▶ _Collected data entries_:
Content starts

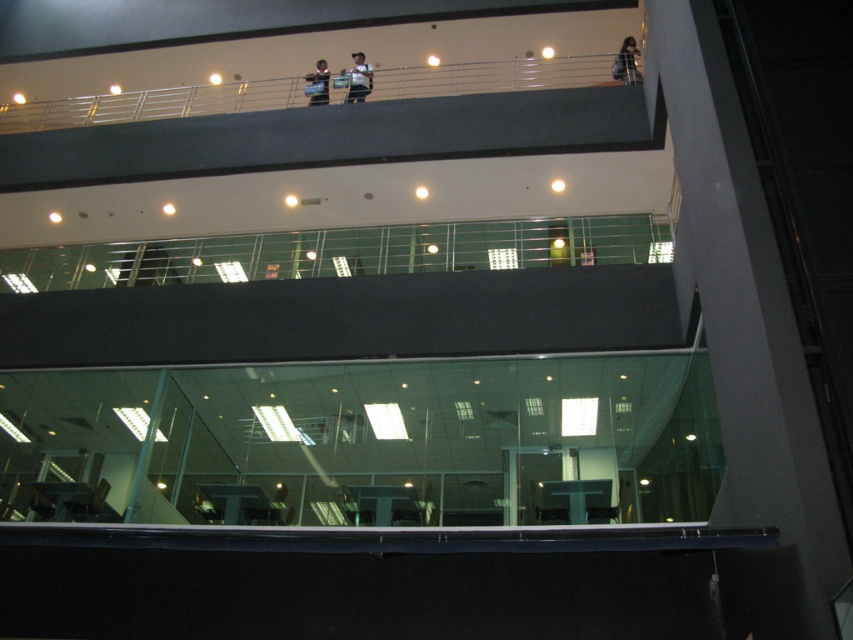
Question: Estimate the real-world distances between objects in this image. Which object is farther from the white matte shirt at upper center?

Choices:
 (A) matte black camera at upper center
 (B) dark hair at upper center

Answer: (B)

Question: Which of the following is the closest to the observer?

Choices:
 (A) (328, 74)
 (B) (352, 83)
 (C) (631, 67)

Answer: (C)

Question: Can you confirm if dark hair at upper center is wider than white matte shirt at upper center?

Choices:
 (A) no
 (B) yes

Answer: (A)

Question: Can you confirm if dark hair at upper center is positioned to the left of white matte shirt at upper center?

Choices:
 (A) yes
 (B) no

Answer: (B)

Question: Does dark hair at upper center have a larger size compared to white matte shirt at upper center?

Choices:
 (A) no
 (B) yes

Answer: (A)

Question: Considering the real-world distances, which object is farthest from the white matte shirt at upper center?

Content ends

▶ _Problem statement_:
Copy all of the items above word for word, leaving out the pictures.

▶ _Response_:
Question: Estimate the real-world distances between objects in this image. Which object is farther from the white matte shirt at upper center?

Choices:
 (A) matte black camera at upper center
 (B) dark hair at upper center

Answer: (B)

Question: Which of the following is the closest to the observer?

Choices:
 (A) (328, 74)
 (B) (352, 83)
 (C) (631, 67)

Answer: (C)

Question: Can you confirm if dark hair at upper center is wider than white matte shirt at upper center?

Choices:
 (A) no
 (B) yes

Answer: (A)

Question: Can you confirm if dark hair at upper center is positioned to the left of white matte shirt at upper center?

Choices:
 (A) yes
 (B) no

Answer: (B)

Question: Does dark hair at upper center have a larger size compared to white matte shirt at upper center?

Choices:
 (A) no
 (B) yes

Answer: (A)

Question: Considering the real-world distances, which object is farthest from the white matte shirt at upper center?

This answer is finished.